## TASK DESCRIPTION
All lines in the data below carrying the string "right" are to be located and copied.

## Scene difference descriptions
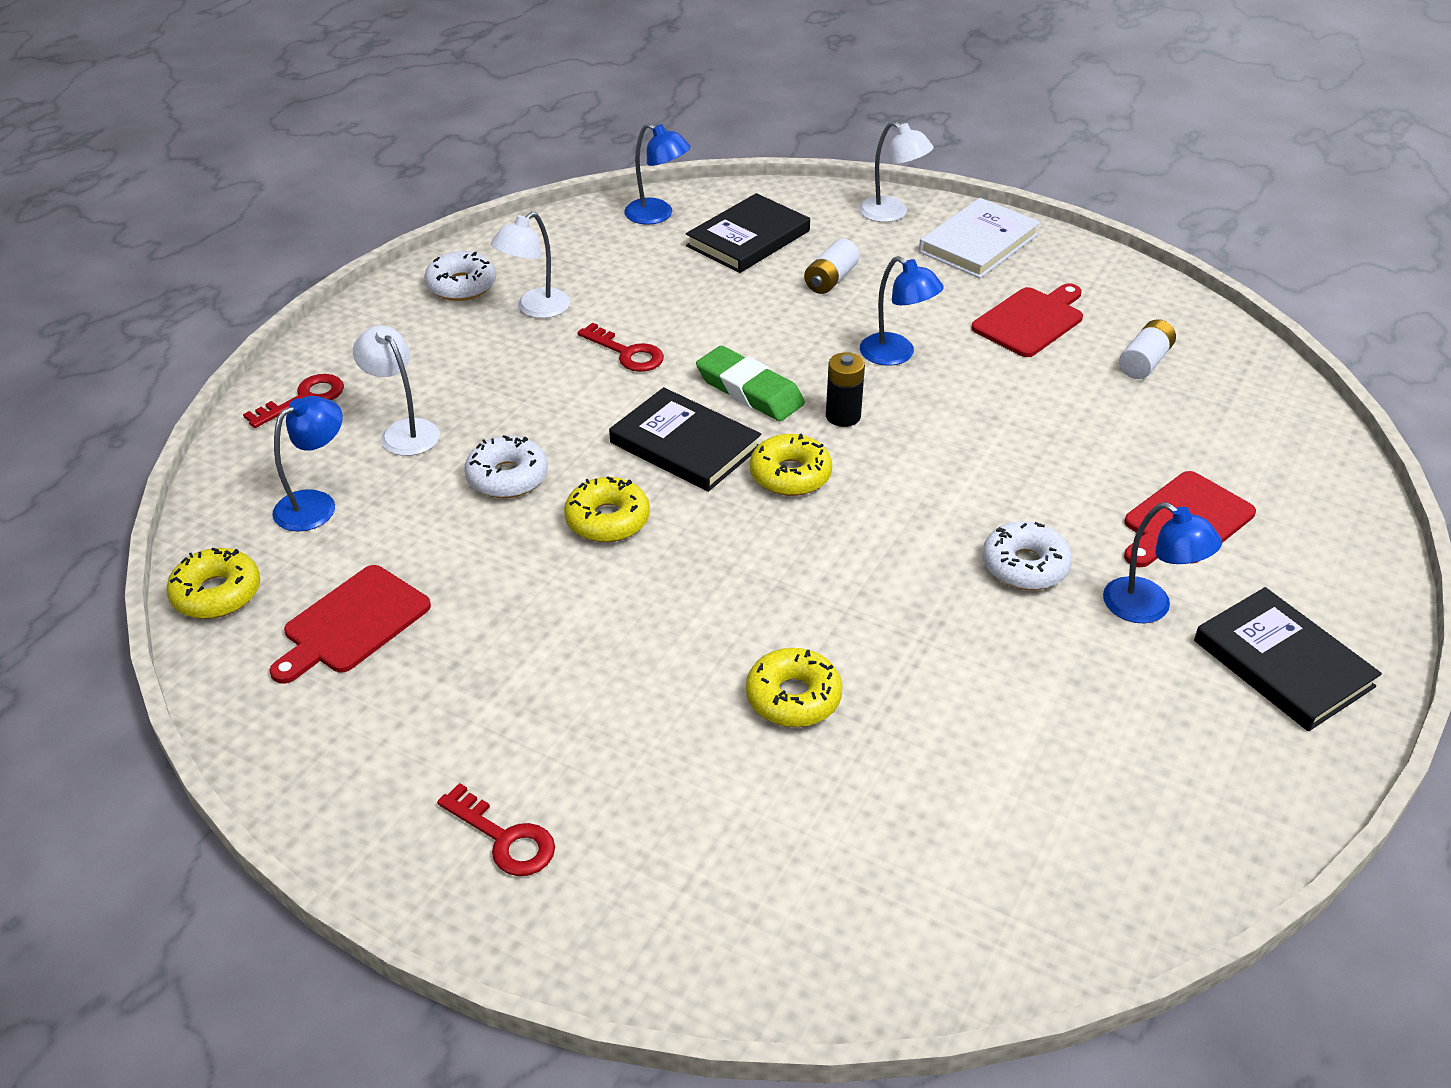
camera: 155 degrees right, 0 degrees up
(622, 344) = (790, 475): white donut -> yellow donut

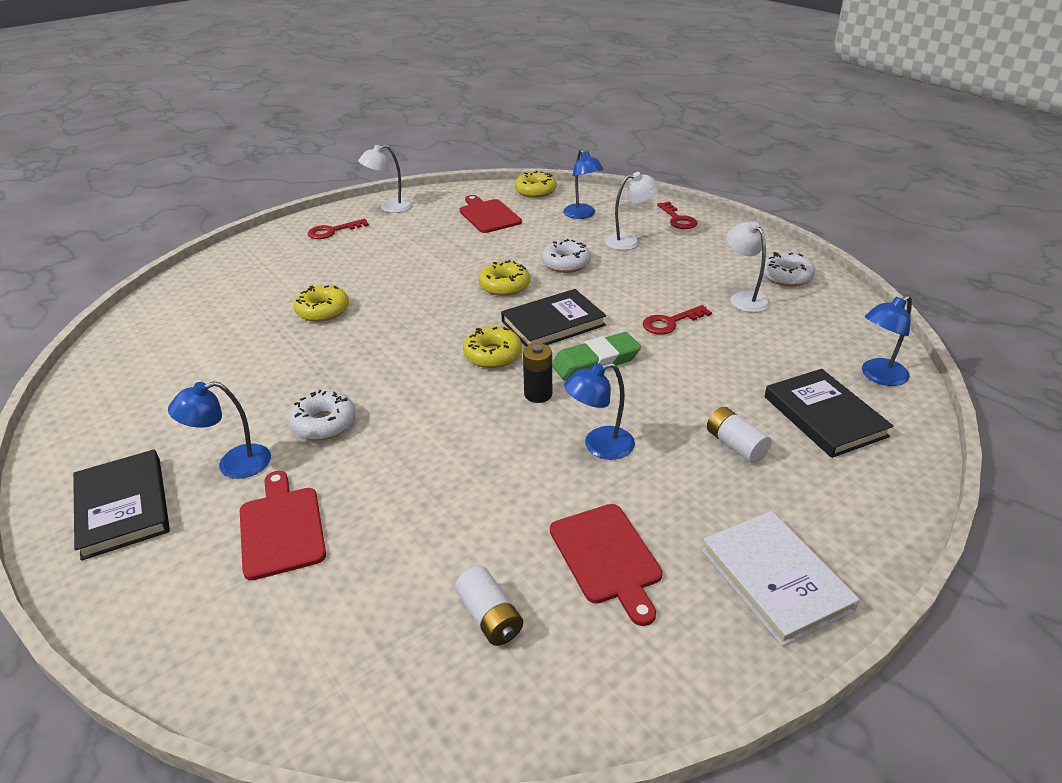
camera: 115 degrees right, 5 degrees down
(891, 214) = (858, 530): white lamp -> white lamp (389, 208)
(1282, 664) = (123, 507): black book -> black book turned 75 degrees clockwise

## REPLY TO THE EXERCISE
camera: 155 degrees right, 0 degrees up
camera: 115 degrees right, 5 degrees down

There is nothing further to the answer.